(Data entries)
==============================
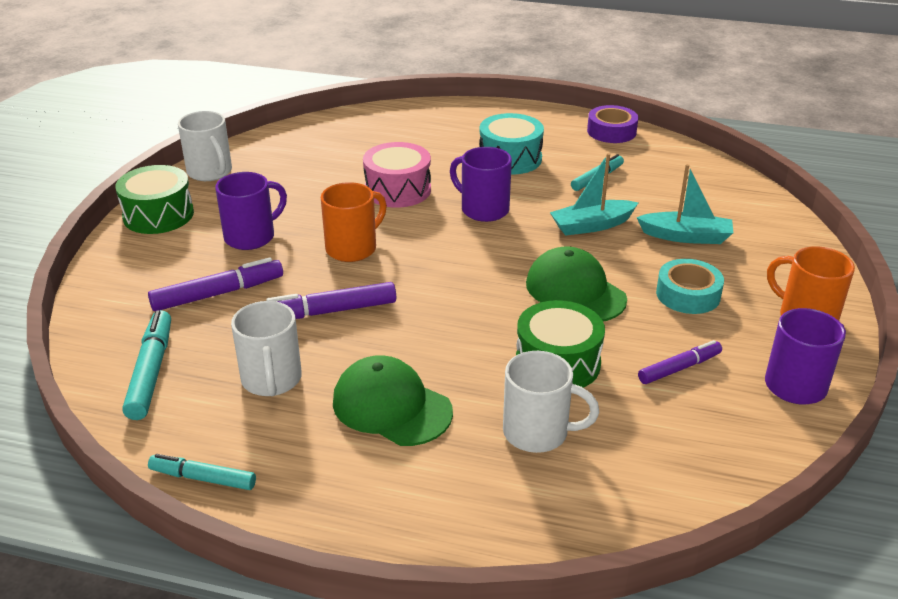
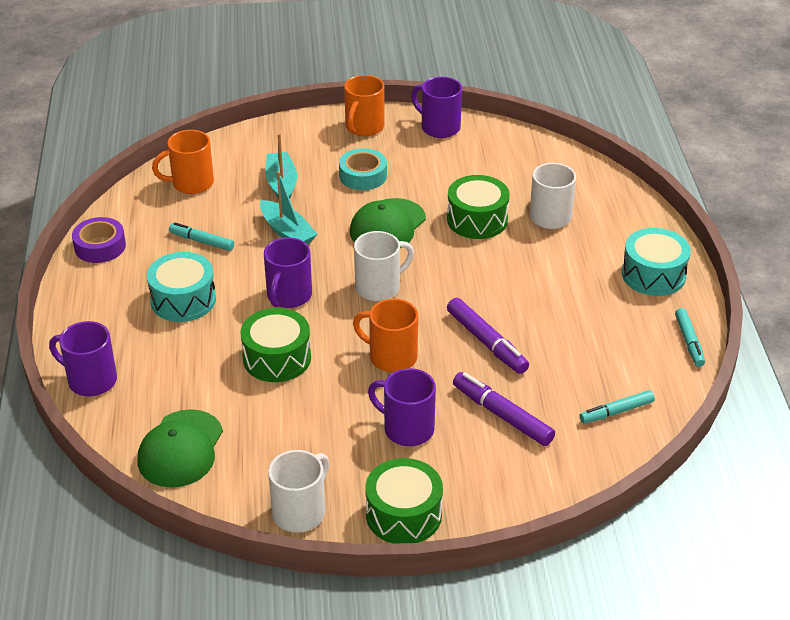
camera: 110 degrees left, 5 degrees up
(151, 372) = (616, 412): turquoise marker -> turquoise marker, size x0.67
(271, 380) = (582, 345): white mug -> white mug (379, 287)
(353, 495) = (653, 275): none -> turquoise drum
(391, 406) = (569, 281): green cap -> green cap (180, 449)
(397, 190) = (277, 358): pink drum -> green drum
(431, 112) = (90, 380): none -> purple mug
(679, 368) = (450, 171): purple marker -> none
(703, 185) = (191, 183): none -> orange mug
==============================
> [Exercise]:
From the line containing "(353, 495) = (653, 275): none" down to the last line of the records above, print every line exactly, with both ends kept.

> [Written answer]:
(353, 495) = (653, 275): none -> turquoise drum
(391, 406) = (569, 281): green cap -> green cap (180, 449)
(397, 190) = (277, 358): pink drum -> green drum
(431, 112) = (90, 380): none -> purple mug
(679, 368) = (450, 171): purple marker -> none
(703, 185) = (191, 183): none -> orange mug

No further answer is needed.